Show me each line of the listing below where the word "padlock" appears.

_Data:_

::::

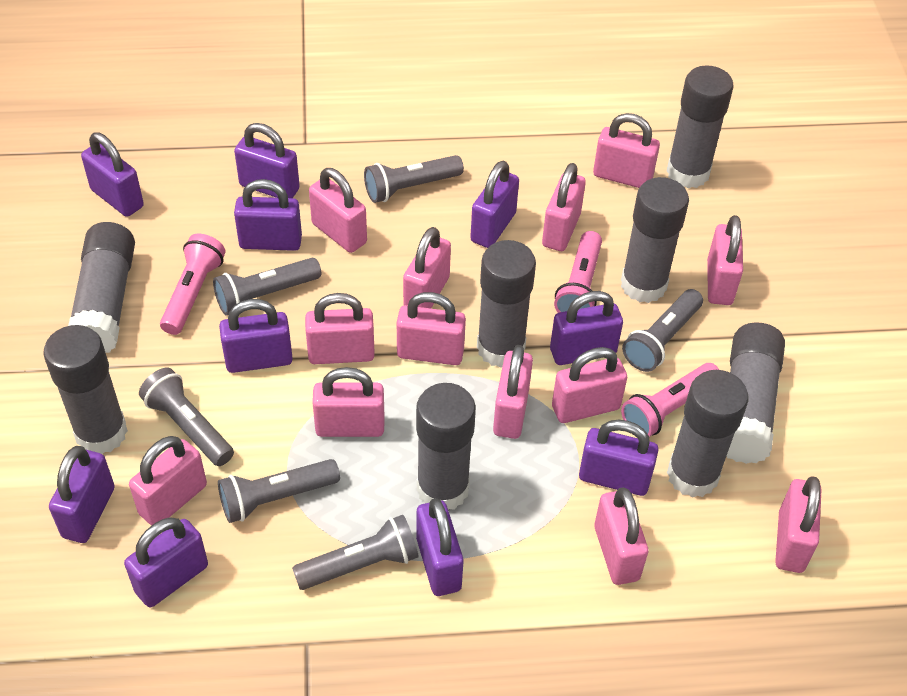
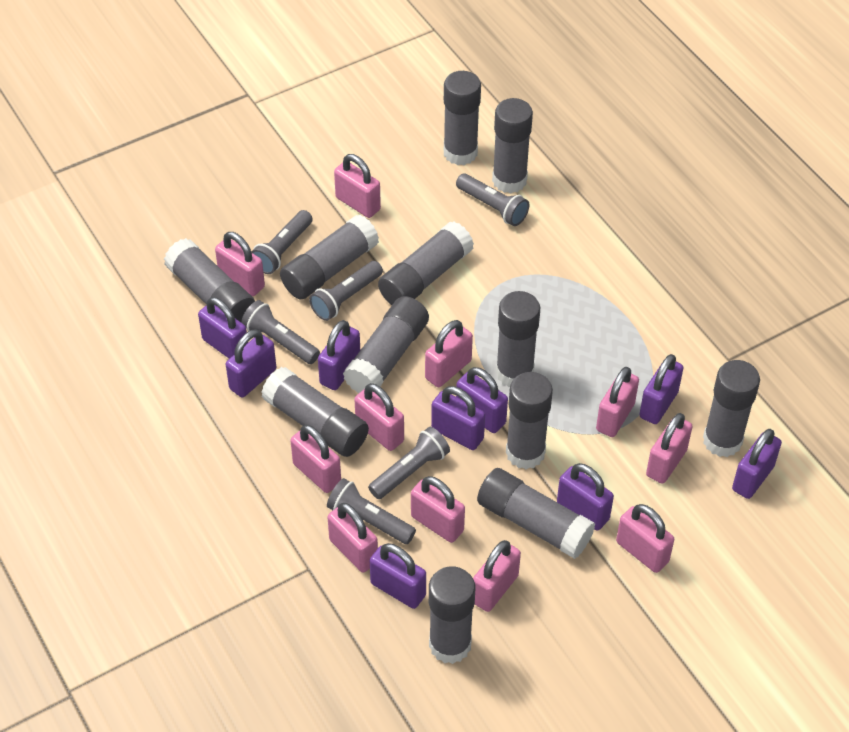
grey glue stick: 8 -> 12
pink flashlight: 3 -> 0
pink padlock: 13 -> 11
purple padlock: 10 -> 9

::::

_Result of this exercise:_
pink padlock: 13 -> 11
purple padlock: 10 -> 9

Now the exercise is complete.